» Your objective:
Rewrite the data from the line with "periodic [2062, 189]" through the end, replacing "trails" with "paths" and keeping everything else unchanged.

══════════

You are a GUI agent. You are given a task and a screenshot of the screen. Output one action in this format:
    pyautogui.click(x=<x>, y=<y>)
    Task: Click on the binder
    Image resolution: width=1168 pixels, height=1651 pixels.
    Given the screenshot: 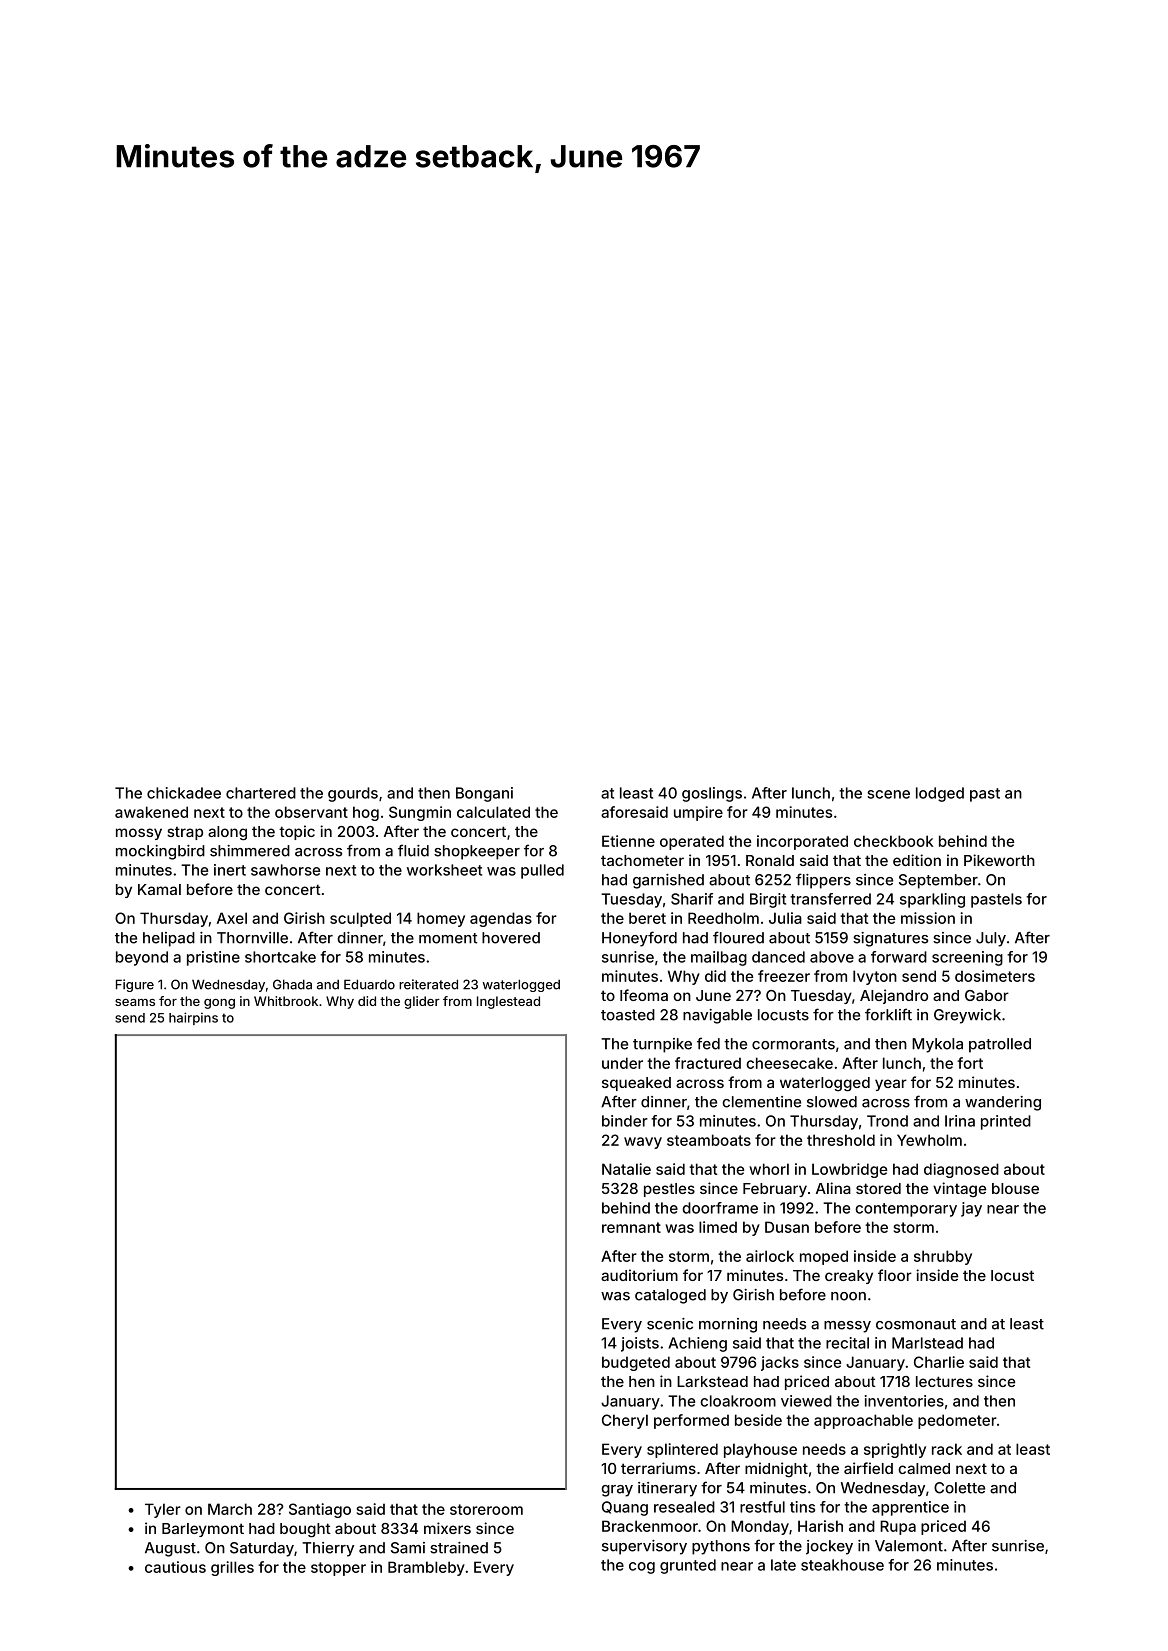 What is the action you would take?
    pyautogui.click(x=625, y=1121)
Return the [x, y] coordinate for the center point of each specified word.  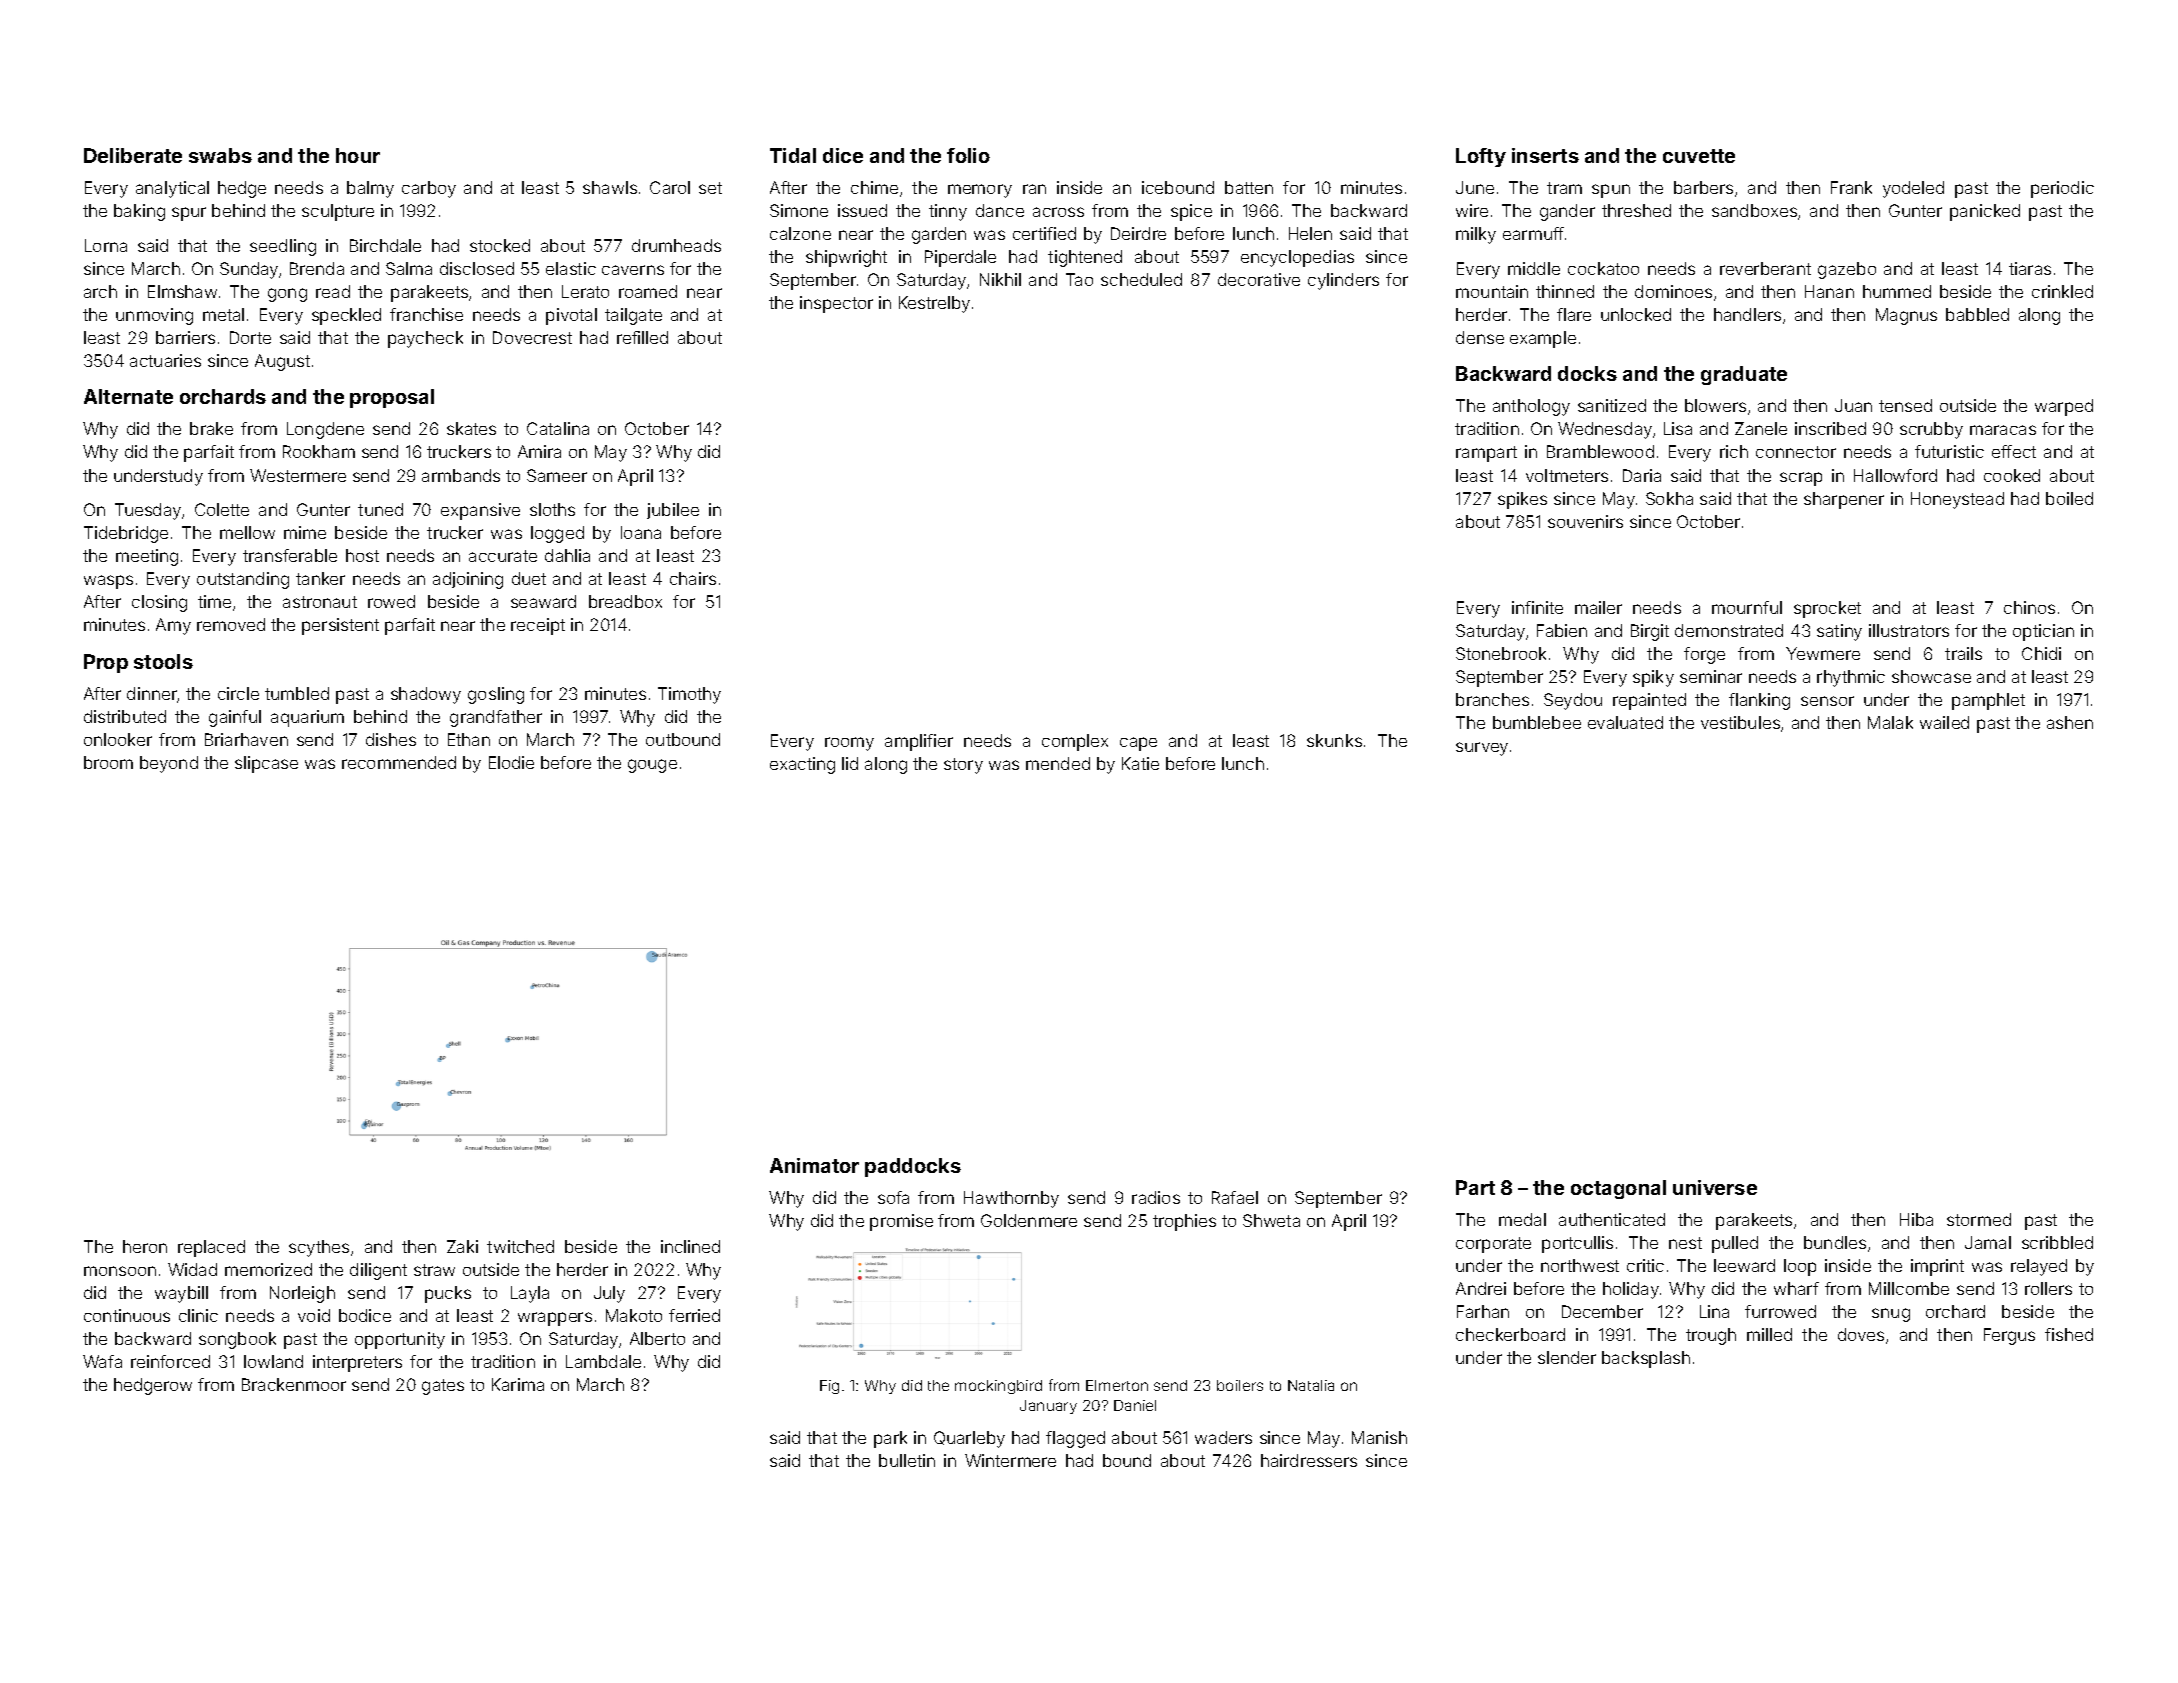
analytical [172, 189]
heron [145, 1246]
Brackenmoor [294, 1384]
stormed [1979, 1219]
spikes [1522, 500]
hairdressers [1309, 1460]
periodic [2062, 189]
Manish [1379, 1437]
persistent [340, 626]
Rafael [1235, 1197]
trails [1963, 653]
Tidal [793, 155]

══════════

» Written solution:
periodic [2062, 189]
Manish [1379, 1437]
persistent [340, 626]
Rafael [1235, 1197]
paths [1963, 653]
Tidal [793, 155]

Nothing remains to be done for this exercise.